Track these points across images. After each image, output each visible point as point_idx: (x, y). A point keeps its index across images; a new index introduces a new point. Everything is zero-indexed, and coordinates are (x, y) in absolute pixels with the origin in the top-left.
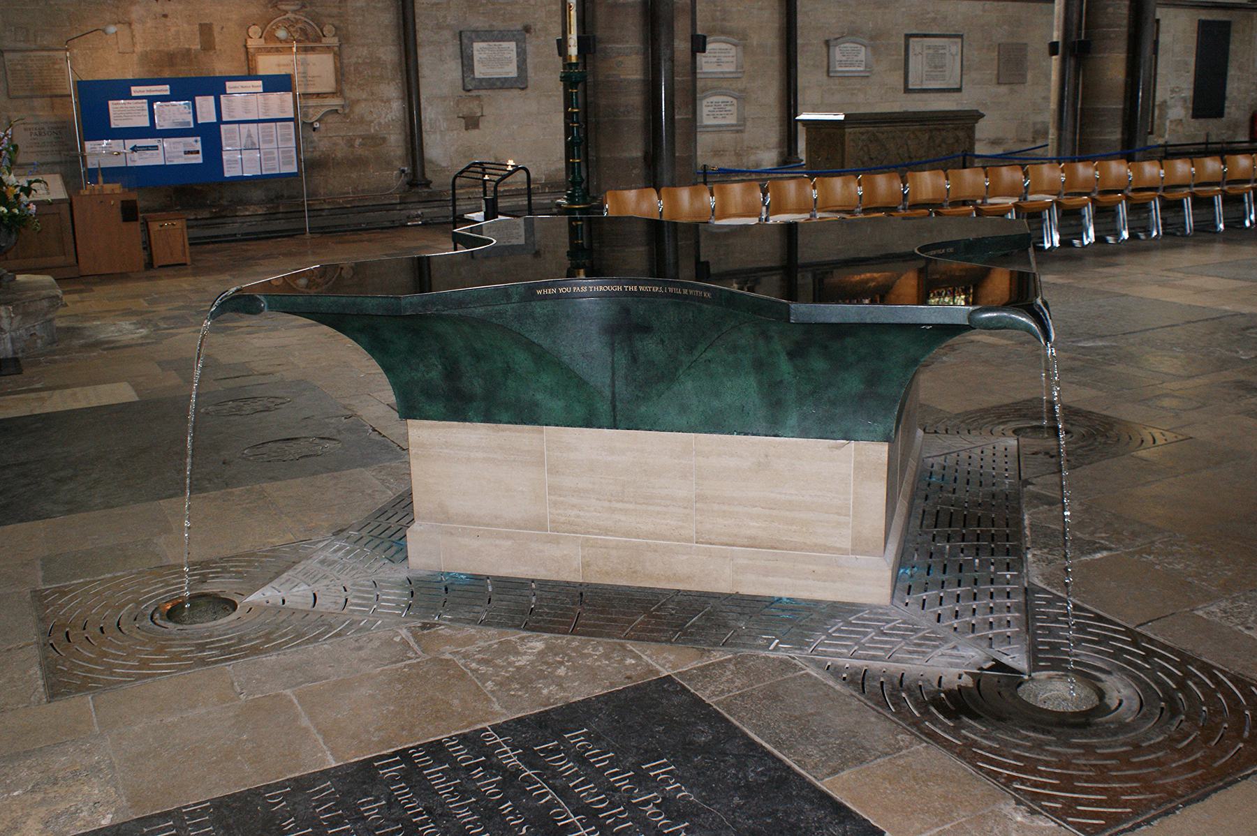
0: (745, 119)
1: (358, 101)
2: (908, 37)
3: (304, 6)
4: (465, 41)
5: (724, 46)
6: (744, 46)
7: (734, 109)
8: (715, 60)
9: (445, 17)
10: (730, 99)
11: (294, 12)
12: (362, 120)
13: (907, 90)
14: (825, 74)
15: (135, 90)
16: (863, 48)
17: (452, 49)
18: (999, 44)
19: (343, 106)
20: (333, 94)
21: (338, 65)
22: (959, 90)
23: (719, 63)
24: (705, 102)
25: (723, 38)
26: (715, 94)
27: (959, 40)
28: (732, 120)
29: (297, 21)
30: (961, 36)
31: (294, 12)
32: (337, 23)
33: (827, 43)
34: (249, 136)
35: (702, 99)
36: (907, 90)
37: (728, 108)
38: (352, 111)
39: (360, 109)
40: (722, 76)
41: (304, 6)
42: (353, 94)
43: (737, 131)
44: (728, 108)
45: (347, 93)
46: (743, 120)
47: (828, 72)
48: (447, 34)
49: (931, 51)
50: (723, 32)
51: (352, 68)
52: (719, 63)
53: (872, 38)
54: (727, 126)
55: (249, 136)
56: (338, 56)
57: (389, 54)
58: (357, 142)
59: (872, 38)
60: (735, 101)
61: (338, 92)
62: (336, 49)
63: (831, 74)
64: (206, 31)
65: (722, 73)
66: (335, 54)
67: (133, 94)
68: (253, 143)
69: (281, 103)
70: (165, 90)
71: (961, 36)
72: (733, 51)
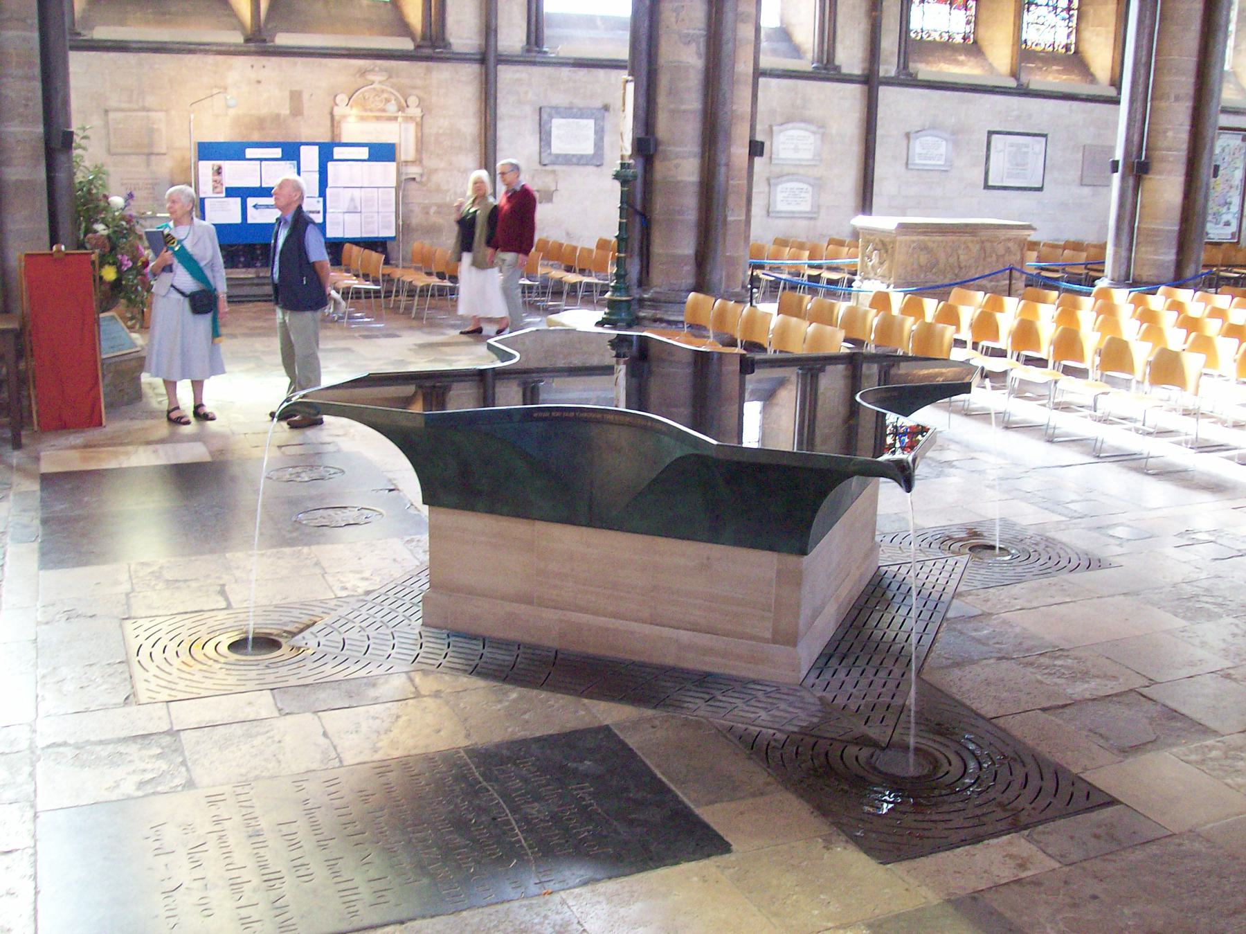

========================

STATED PROBLEM
Rewrite every item above, leaving out the pictures, and switch "absolute pixels" to "raw pixels" wherever it occurs. Change nothing else.

THE ANSWER
Track these points across images. After each image, output each visible point as point_idx: (x, y). A point keeps its index across images; a new index introduces a new point. Everything is zero-indexed, and coordinates are (x, y) in raw pixels with the origin in the top-left.
0: (745, 119)
1: (358, 101)
2: (908, 37)
3: (304, 6)
4: (465, 41)
5: (724, 46)
6: (744, 46)
7: (734, 109)
8: (715, 60)
9: (445, 17)
10: (730, 99)
11: (294, 12)
12: (362, 120)
13: (907, 90)
14: (825, 74)
15: (135, 90)
16: (863, 48)
17: (452, 49)
18: (999, 44)
19: (343, 106)
20: (333, 94)
21: (338, 65)
22: (959, 90)
23: (719, 63)
24: (705, 102)
25: (723, 38)
26: (715, 94)
27: (959, 40)
28: (732, 120)
29: (297, 21)
30: (961, 36)
31: (294, 12)
32: (337, 23)
33: (827, 43)
34: (249, 136)
35: (702, 99)
36: (907, 90)
37: (728, 108)
38: (352, 111)
39: (360, 109)
40: (722, 76)
41: (304, 6)
42: (353, 94)
43: (737, 131)
44: (728, 108)
45: (347, 93)
46: (743, 120)
47: (828, 72)
48: (447, 34)
49: (931, 51)
50: (723, 32)
51: (352, 68)
52: (719, 63)
53: (872, 38)
54: (727, 126)
55: (249, 136)
56: (338, 56)
57: (389, 54)
58: (357, 142)
59: (872, 38)
60: (735, 101)
61: (338, 92)
62: (336, 49)
63: (831, 74)
64: (206, 31)
65: (722, 73)
66: (335, 54)
67: (133, 94)
68: (253, 143)
69: (281, 103)
70: (165, 90)
71: (961, 36)
72: (733, 51)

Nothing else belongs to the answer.